Please state in a single number how many lines of the entries below include the word "RFID".
※
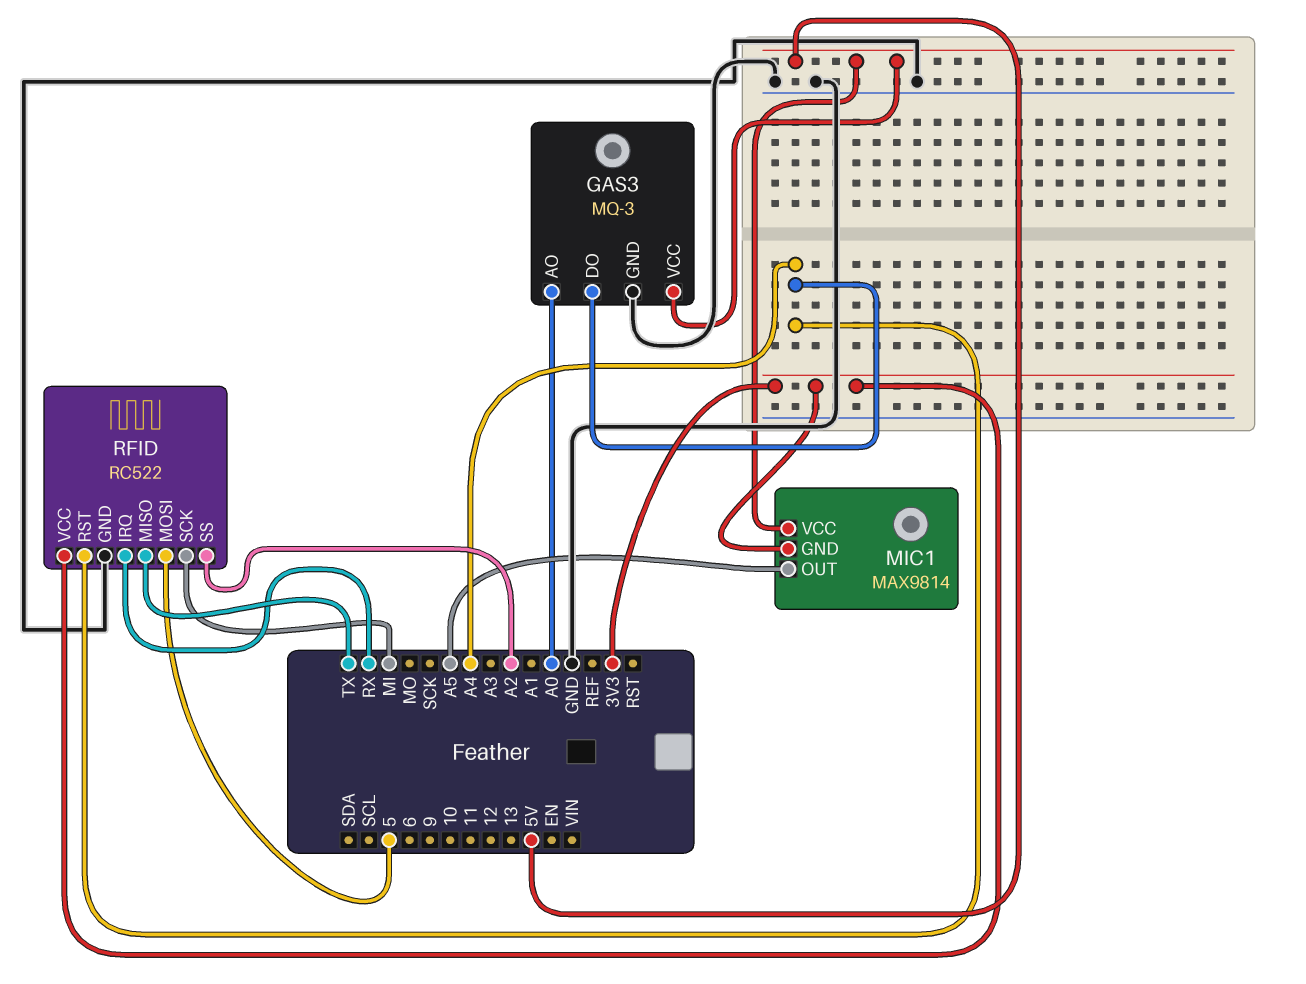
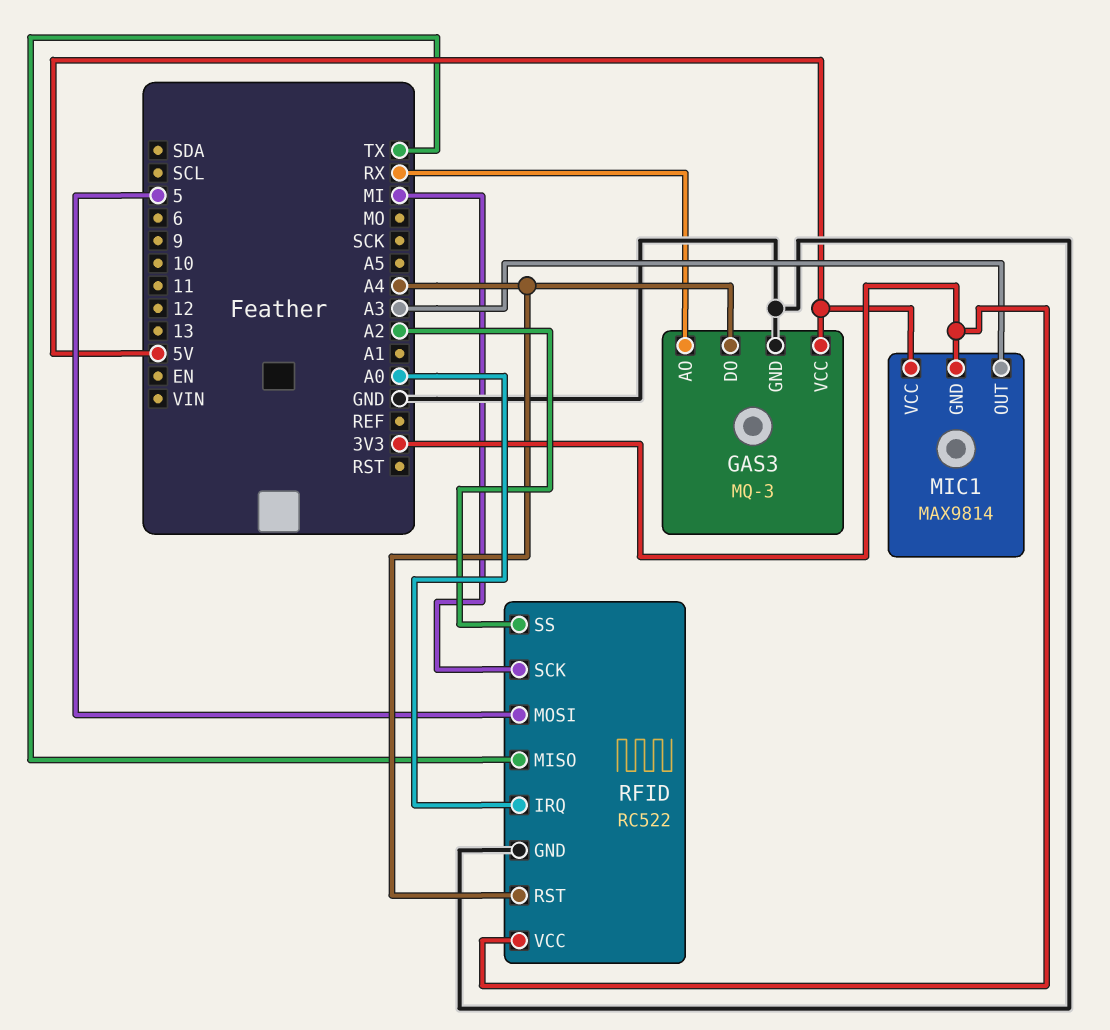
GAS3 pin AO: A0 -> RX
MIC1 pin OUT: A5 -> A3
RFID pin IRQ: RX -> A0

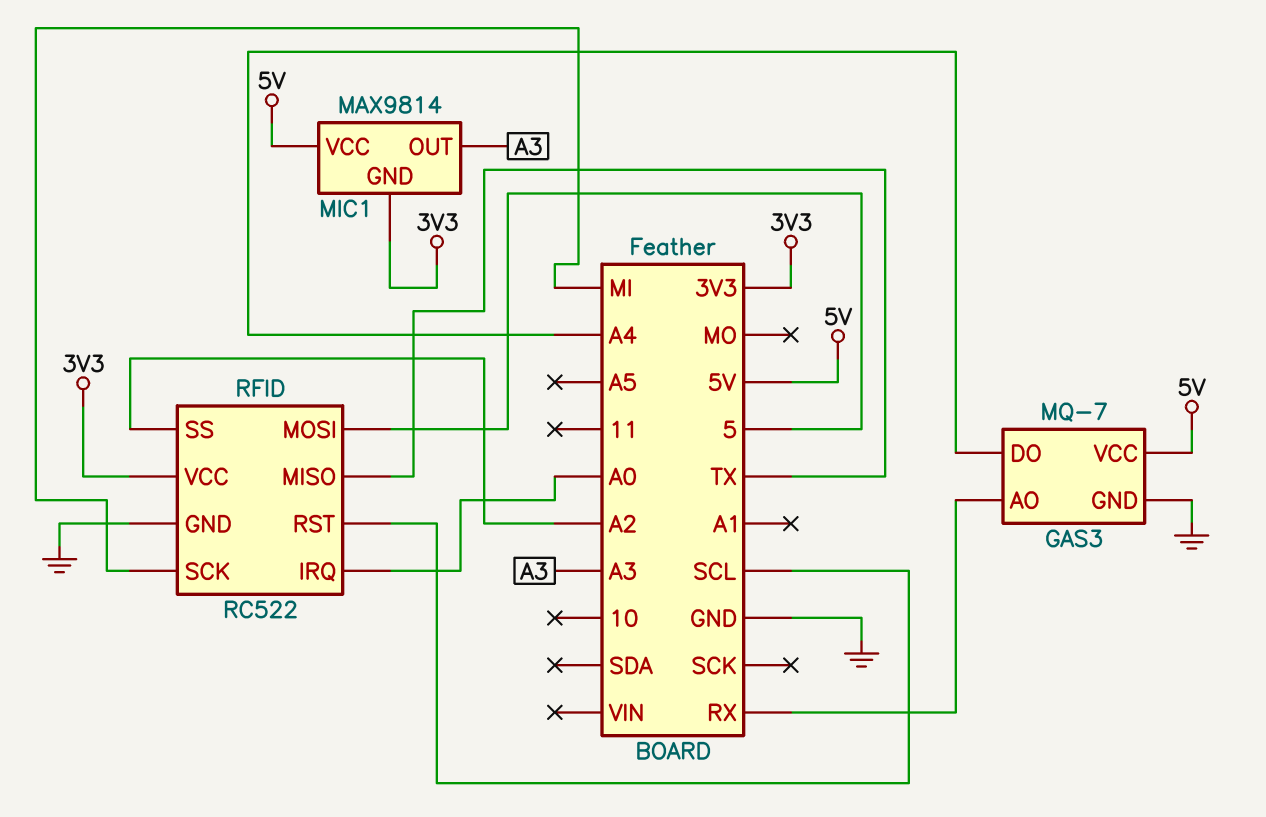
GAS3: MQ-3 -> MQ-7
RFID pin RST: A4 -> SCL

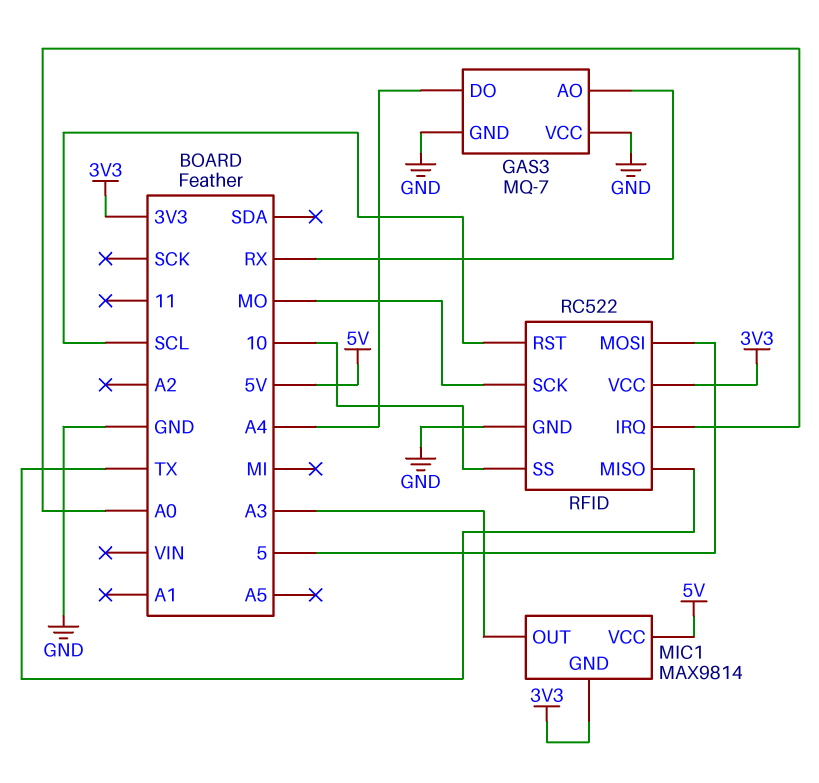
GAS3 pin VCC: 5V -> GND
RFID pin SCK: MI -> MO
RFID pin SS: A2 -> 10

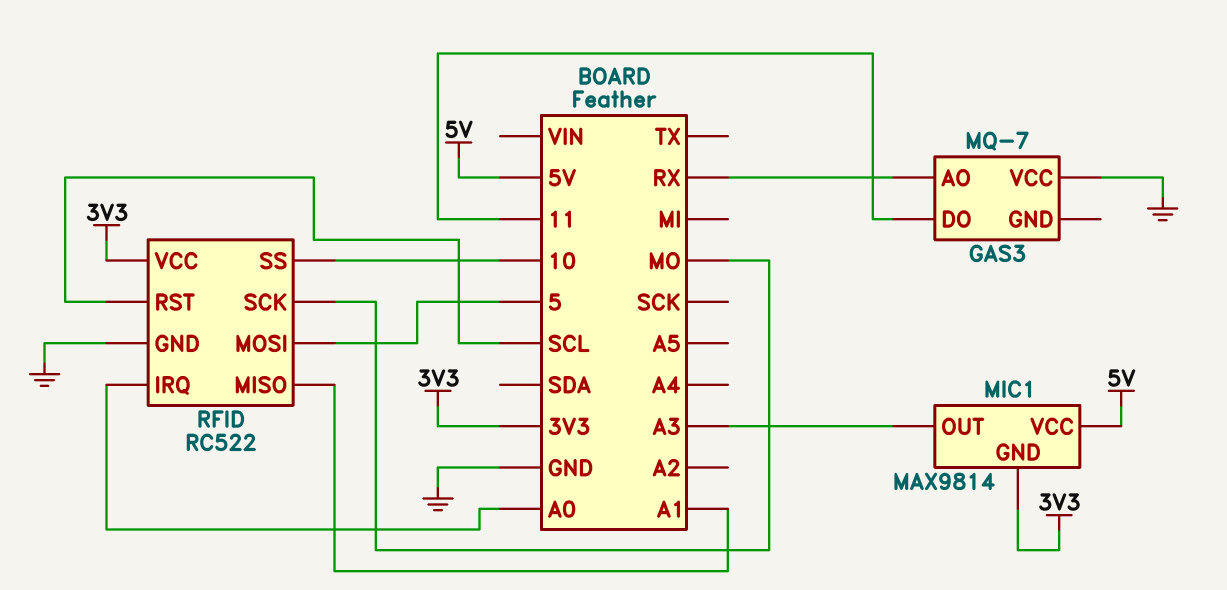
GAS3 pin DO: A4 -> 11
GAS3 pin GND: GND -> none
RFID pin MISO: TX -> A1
※
Response below ▸
5